Start of Available data

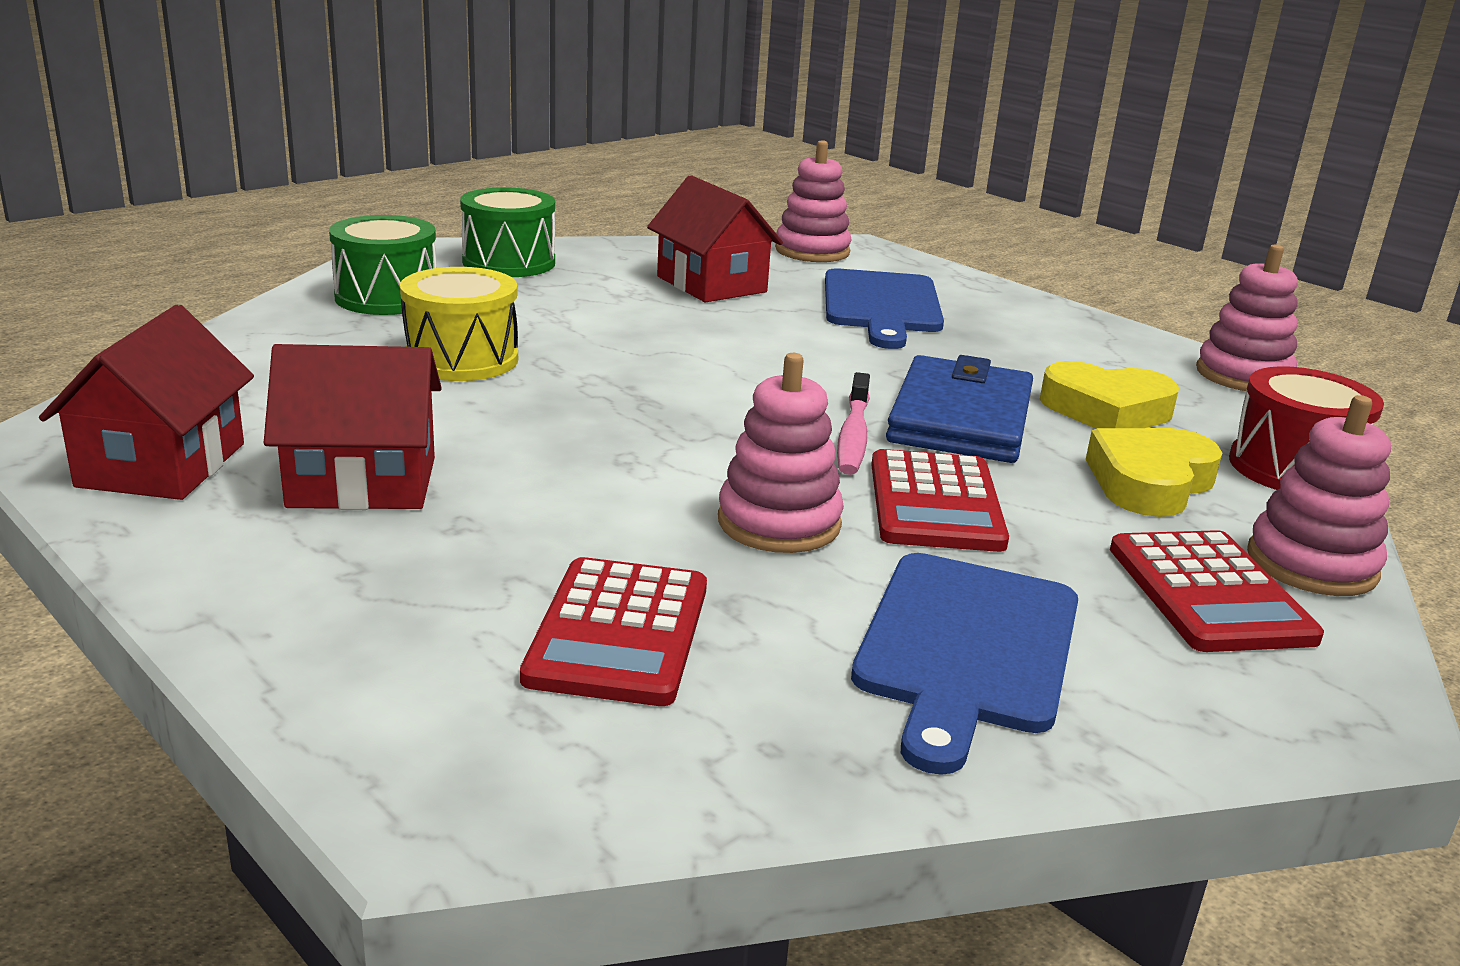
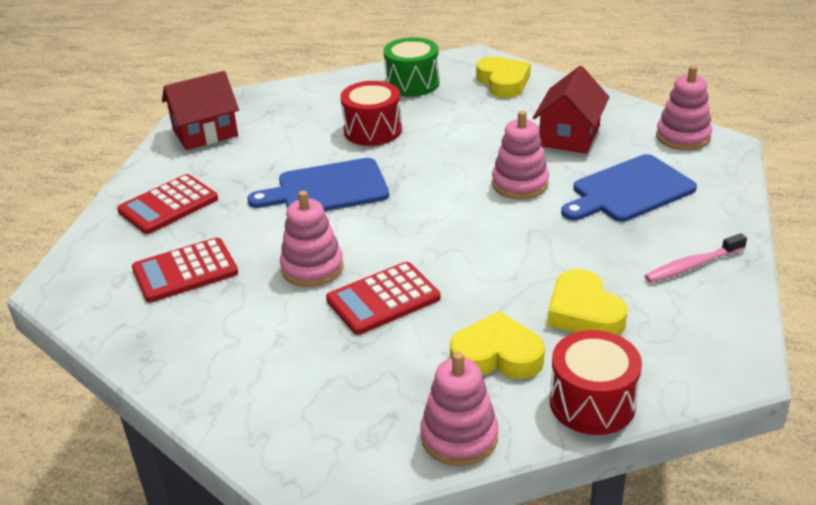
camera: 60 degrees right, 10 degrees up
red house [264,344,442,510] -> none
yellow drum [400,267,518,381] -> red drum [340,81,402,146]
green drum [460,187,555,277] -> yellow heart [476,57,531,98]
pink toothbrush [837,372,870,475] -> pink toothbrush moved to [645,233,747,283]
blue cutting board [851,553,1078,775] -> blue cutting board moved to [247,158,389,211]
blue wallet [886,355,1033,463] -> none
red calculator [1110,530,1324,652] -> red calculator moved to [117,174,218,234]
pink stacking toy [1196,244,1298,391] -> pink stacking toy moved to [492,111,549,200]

End of Available data

How to complete this task: Your copy should restate every record word for word and contain no pictures.

Result of the exercise:
camera: 60 degrees right, 10 degrees up
red house [264,344,442,510] -> none
yellow drum [400,267,518,381] -> red drum [340,81,402,146]
green drum [460,187,555,277] -> yellow heart [476,57,531,98]
pink toothbrush [837,372,870,475] -> pink toothbrush moved to [645,233,747,283]
blue cutting board [851,553,1078,775] -> blue cutting board moved to [247,158,389,211]
blue wallet [886,355,1033,463] -> none
red calculator [1110,530,1324,652] -> red calculator moved to [117,174,218,234]
pink stacking toy [1196,244,1298,391] -> pink stacking toy moved to [492,111,549,200]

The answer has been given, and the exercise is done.